- What you will do
From the entries below, pull out each line where "minus" appears.

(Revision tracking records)
# # # # # # #
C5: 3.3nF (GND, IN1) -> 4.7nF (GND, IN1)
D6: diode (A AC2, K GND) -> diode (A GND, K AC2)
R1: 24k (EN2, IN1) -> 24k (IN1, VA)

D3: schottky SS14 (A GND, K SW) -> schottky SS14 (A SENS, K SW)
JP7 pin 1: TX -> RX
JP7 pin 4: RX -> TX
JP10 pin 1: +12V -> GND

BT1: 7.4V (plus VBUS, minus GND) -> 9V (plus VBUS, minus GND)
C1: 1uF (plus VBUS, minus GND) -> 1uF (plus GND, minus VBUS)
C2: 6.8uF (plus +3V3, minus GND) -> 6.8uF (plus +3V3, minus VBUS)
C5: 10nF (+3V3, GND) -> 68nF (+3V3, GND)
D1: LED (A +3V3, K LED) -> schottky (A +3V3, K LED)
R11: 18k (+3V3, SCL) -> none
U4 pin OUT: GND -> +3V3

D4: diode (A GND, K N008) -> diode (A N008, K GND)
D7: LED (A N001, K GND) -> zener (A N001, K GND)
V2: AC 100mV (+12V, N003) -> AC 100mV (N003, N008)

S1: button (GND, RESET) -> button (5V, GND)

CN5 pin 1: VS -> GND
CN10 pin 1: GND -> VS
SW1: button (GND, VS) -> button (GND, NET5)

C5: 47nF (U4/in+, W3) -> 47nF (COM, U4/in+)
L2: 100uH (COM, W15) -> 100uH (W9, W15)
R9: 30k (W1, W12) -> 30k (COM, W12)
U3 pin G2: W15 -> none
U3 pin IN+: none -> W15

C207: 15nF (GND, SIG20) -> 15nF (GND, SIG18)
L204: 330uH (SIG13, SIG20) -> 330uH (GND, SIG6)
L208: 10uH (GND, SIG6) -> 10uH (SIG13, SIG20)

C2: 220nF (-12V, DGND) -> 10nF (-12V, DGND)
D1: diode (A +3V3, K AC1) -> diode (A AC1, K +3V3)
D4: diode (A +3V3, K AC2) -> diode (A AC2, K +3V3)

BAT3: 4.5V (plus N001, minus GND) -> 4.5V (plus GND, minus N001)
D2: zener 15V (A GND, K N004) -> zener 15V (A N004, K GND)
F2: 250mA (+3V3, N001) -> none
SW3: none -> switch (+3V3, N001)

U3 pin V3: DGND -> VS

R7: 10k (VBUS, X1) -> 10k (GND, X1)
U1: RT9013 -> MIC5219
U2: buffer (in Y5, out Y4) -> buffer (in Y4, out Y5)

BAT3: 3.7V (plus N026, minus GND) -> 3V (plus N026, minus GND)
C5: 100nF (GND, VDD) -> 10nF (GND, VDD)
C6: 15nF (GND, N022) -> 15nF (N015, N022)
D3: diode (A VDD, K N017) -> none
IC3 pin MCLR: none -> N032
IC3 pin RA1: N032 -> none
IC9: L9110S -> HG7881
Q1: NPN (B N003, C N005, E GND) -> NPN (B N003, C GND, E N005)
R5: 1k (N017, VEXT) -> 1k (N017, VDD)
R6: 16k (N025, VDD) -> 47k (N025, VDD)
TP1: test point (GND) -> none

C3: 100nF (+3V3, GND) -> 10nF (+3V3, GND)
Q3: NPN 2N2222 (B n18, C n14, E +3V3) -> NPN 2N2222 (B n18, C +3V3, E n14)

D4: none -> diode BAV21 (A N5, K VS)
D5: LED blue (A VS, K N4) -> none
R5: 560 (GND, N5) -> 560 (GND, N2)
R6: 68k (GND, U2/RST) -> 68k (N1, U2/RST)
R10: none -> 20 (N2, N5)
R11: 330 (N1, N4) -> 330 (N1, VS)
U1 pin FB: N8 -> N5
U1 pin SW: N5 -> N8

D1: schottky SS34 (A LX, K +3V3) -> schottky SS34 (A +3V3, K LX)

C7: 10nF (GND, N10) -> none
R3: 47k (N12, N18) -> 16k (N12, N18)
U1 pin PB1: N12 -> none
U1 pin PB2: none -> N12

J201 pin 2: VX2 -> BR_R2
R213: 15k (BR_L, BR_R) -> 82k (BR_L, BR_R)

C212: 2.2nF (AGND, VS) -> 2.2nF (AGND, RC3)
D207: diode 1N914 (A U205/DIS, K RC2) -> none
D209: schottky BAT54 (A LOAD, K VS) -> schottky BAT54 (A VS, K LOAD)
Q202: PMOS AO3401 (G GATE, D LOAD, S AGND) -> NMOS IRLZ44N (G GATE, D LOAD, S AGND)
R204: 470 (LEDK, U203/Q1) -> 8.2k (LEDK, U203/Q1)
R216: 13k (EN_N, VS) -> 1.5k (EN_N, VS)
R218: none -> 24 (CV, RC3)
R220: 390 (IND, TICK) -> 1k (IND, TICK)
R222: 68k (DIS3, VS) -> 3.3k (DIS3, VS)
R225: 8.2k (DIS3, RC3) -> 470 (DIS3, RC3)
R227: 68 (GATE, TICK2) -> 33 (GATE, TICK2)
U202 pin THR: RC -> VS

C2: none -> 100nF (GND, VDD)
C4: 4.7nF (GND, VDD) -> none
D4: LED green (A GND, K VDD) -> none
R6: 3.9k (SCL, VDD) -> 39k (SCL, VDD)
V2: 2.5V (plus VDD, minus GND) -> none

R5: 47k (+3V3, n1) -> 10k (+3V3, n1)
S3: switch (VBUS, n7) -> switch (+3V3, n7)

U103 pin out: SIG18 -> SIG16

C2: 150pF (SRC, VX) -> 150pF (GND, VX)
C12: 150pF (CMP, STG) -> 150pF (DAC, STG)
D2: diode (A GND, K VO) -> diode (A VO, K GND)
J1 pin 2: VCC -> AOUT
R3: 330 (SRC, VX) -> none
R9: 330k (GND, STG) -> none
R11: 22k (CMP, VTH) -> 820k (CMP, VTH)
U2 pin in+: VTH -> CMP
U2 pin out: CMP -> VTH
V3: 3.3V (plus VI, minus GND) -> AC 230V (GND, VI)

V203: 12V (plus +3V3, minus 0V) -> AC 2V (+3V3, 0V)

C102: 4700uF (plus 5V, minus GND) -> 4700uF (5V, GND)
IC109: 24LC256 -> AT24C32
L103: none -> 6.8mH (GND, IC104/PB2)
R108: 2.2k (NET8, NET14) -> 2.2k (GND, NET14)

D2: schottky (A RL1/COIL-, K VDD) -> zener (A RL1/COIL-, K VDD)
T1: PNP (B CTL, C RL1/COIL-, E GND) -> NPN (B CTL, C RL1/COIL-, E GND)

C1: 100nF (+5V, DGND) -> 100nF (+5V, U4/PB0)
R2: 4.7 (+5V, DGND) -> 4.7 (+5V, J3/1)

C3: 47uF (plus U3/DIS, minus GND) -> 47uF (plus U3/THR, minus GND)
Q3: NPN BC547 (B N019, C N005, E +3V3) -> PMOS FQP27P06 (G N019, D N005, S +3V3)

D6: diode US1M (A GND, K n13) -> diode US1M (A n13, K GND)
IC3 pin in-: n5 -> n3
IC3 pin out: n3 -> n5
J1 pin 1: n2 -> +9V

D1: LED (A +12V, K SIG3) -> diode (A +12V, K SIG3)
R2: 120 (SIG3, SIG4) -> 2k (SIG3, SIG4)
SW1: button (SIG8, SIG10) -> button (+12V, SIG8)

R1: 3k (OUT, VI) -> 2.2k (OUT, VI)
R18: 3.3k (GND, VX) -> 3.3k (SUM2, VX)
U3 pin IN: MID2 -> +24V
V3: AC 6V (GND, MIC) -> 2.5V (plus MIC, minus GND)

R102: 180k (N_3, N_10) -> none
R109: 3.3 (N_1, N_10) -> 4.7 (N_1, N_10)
# # # # # # #
- Written answer
BT1: 7.4V (plus VBUS, minus GND) -> 9V (plus VBUS, minus GND)
C1: 1uF (plus VBUS, minus GND) -> 1uF (plus GND, minus VBUS)
C2: 6.8uF (plus +3V3, minus GND) -> 6.8uF (plus +3V3, minus VBUS)
BAT3: 4.5V (plus N001, minus GND) -> 4.5V (plus GND, minus N001)
BAT3: 3.7V (plus N026, minus GND) -> 3V (plus N026, minus GND)
V2: 2.5V (plus VDD, minus GND) -> none
V3: 3.3V (plus VI, minus GND) -> AC 230V (GND, VI)
V203: 12V (plus +3V3, minus 0V) -> AC 2V (+3V3, 0V)
C102: 4700uF (plus 5V, minus GND) -> 4700uF (5V, GND)
C3: 47uF (plus U3/DIS, minus GND) -> 47uF (plus U3/THR, minus GND)
V3: AC 6V (GND, MIC) -> 2.5V (plus MIC, minus GND)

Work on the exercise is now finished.